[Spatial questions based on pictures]
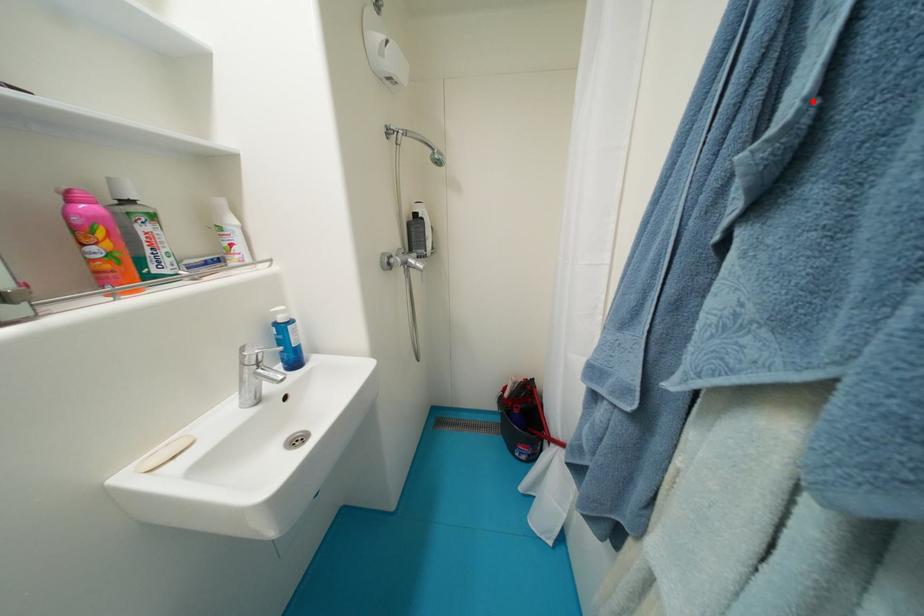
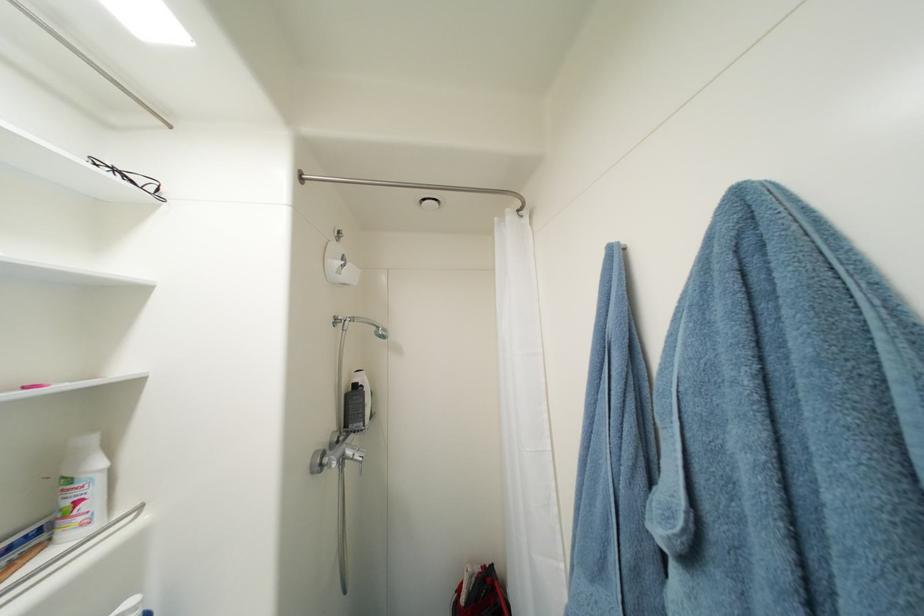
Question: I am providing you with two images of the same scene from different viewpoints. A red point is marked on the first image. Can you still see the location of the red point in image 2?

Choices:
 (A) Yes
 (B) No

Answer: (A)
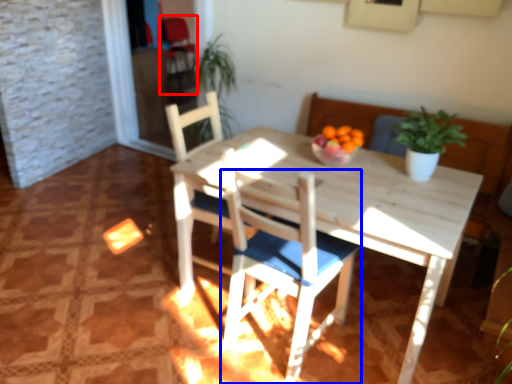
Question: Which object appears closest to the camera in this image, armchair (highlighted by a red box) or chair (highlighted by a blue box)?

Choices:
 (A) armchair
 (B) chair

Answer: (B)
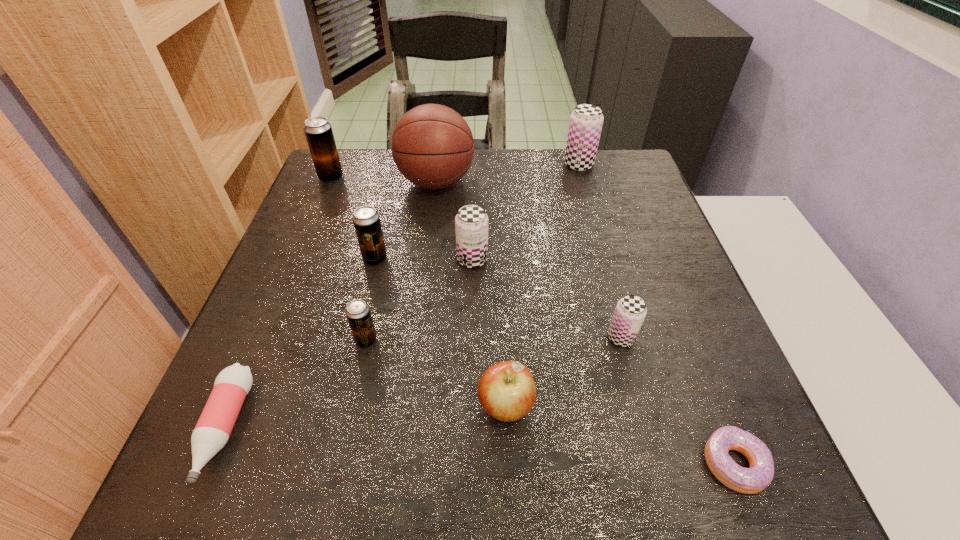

● **Exercise requirements**
Reproduce verbatim the lines from the one containing "Question: Which object" through the end of the rows, both included. Leave any pictures out of your answer.

● **Expected answer**
Question: Which object appears closest to the camera in this image, armchair (highlighted by a red box) or chair (highlighted by a blue box)?

Choices:
 (A) armchair
 (B) chair

Answer: (B)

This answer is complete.